#### [PROBLEM]
Copy the lines word for word. Begin at the line that contains "turquoise flashlight: 2 -> 1" and end with the final line of the data.

(Dataset excerpts)
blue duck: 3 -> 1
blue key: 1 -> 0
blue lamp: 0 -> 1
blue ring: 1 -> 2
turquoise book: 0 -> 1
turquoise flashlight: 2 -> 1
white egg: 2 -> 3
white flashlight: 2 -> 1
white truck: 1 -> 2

#### [WRITTEN SOLUTION]
turquoise flashlight: 2 -> 1
white egg: 2 -> 3
white flashlight: 2 -> 1
white truck: 1 -> 2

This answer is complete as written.